[Opening SUPPLIED DATA section]

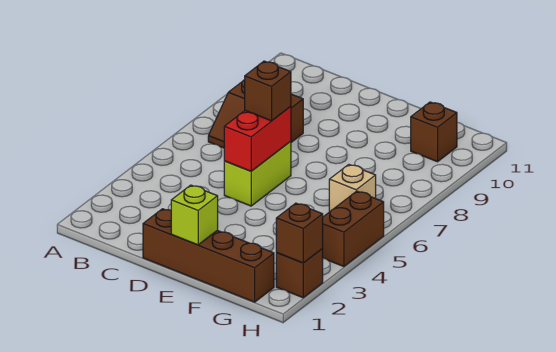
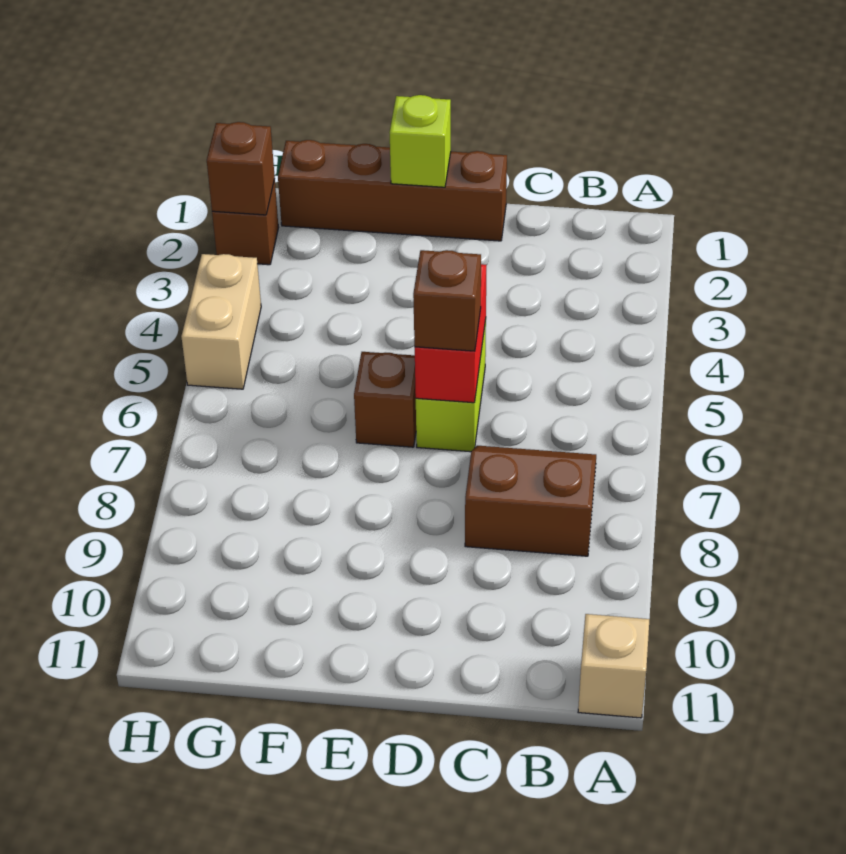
tan brick G6 level 1 -> tan brick A11 level 1
brown brick G10 level 1 -> brown brick E6 level 1
brown brick H4:H5 level 1 -> tan brick H4:H5 level 1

[Closing SUPPLIED DATA section]

### PROBLEM DESCRIPTION
Everything in the listing above, apart from its pictures, must be repeated exactly.

### RESULT OF THE TASK
tan brick G6 level 1 -> tan brick A11 level 1
brown brick G10 level 1 -> brown brick E6 level 1
brown brick H4:H5 level 1 -> tan brick H4:H5 level 1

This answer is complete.